Stored items

⟨

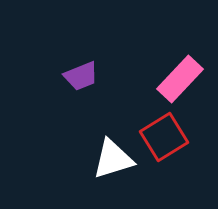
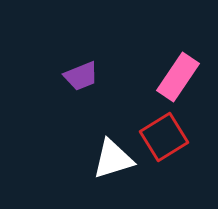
pink rectangle: moved 2 px left, 2 px up; rotated 9 degrees counterclockwise
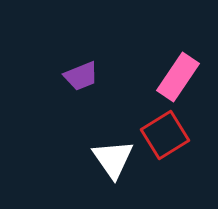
red square: moved 1 px right, 2 px up
white triangle: rotated 48 degrees counterclockwise
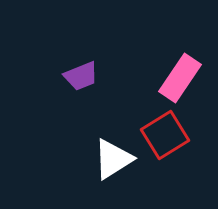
pink rectangle: moved 2 px right, 1 px down
white triangle: rotated 33 degrees clockwise
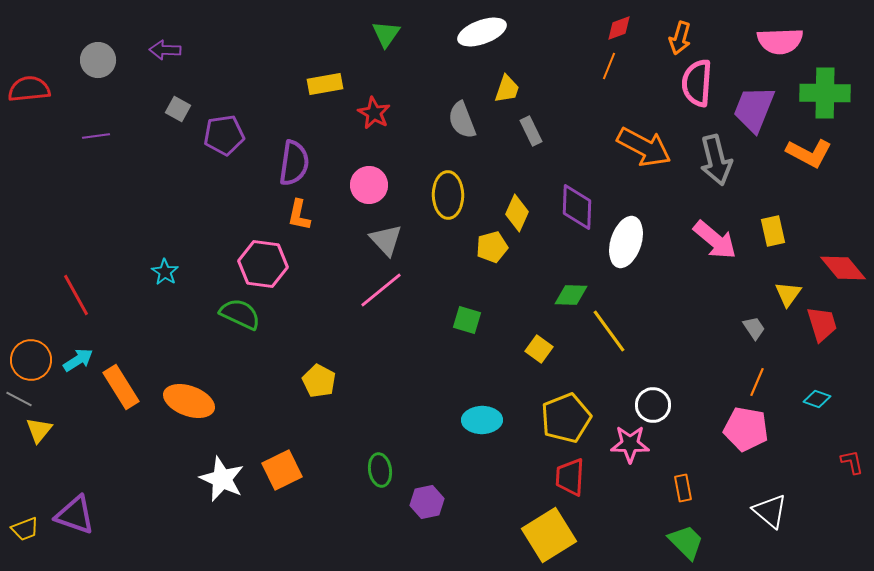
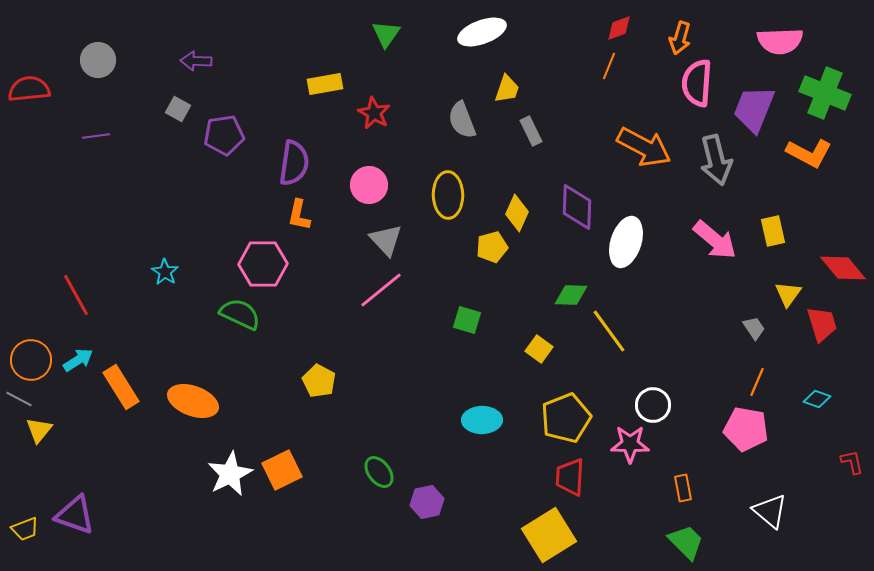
purple arrow at (165, 50): moved 31 px right, 11 px down
green cross at (825, 93): rotated 21 degrees clockwise
pink hexagon at (263, 264): rotated 9 degrees counterclockwise
orange ellipse at (189, 401): moved 4 px right
green ellipse at (380, 470): moved 1 px left, 2 px down; rotated 28 degrees counterclockwise
white star at (222, 479): moved 8 px right, 5 px up; rotated 21 degrees clockwise
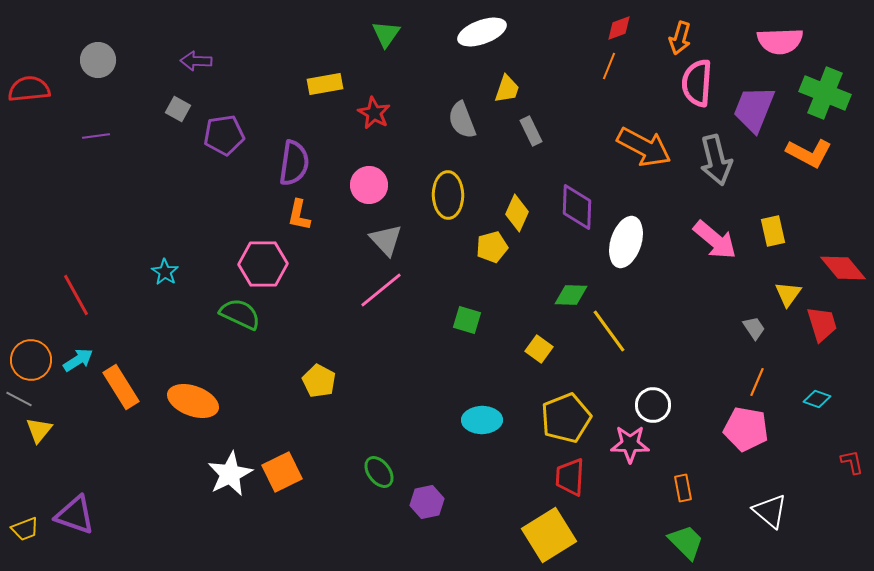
orange square at (282, 470): moved 2 px down
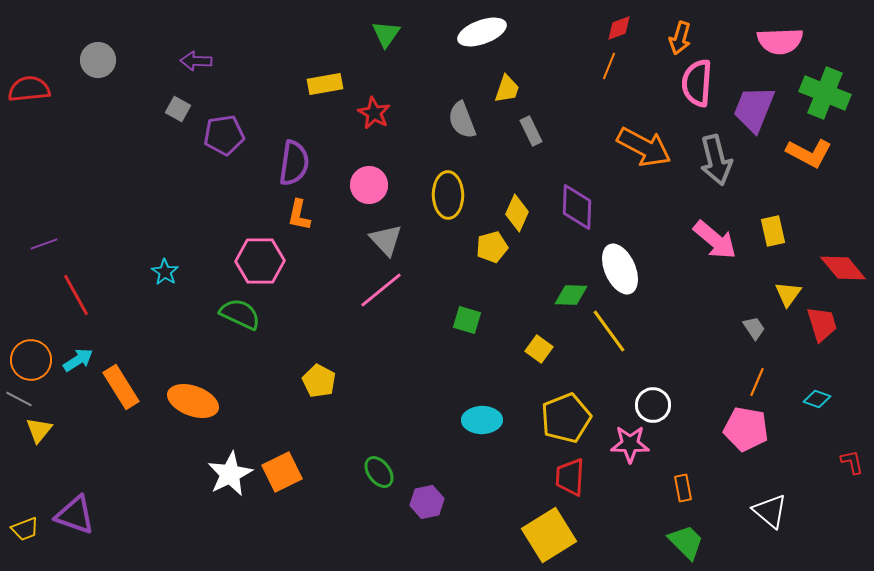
purple line at (96, 136): moved 52 px left, 108 px down; rotated 12 degrees counterclockwise
white ellipse at (626, 242): moved 6 px left, 27 px down; rotated 42 degrees counterclockwise
pink hexagon at (263, 264): moved 3 px left, 3 px up
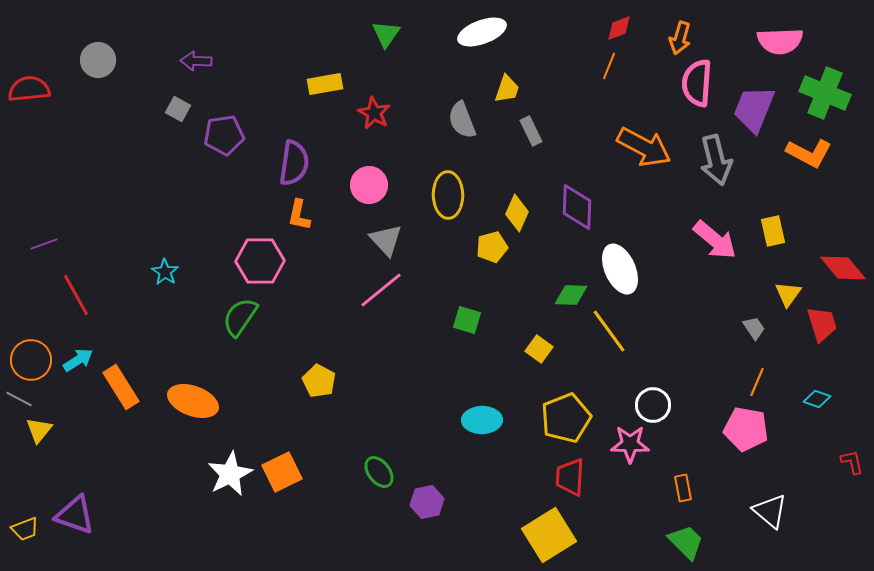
green semicircle at (240, 314): moved 3 px down; rotated 81 degrees counterclockwise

⟩

▸ Requirement:
Rewrite all the rows above with each "px" changed to "pixels" and everything else left the same, omitting the pictures from your answer.

▸ Full output:
pink rectangle: moved 2 pixels left, 2 pixels up; rotated 9 degrees counterclockwise
red square: moved 1 pixels right, 2 pixels up
white triangle: rotated 48 degrees counterclockwise
pink rectangle: moved 2 pixels right, 1 pixels down
white triangle: rotated 33 degrees clockwise
purple arrow at (165, 50): moved 31 pixels right, 11 pixels down
green cross at (825, 93): rotated 21 degrees clockwise
pink hexagon at (263, 264): rotated 9 degrees counterclockwise
orange ellipse at (189, 401): moved 4 pixels right
green ellipse at (380, 470): moved 1 pixels left, 2 pixels down; rotated 28 degrees counterclockwise
white star at (222, 479): moved 8 pixels right, 5 pixels up; rotated 21 degrees clockwise
orange square at (282, 470): moved 2 pixels down
purple line at (96, 136): moved 52 pixels left, 108 pixels down; rotated 12 degrees counterclockwise
white ellipse at (626, 242): moved 6 pixels left, 27 pixels down; rotated 42 degrees counterclockwise
pink hexagon at (263, 264): moved 3 pixels left, 3 pixels up
green semicircle at (240, 314): moved 3 pixels down; rotated 81 degrees counterclockwise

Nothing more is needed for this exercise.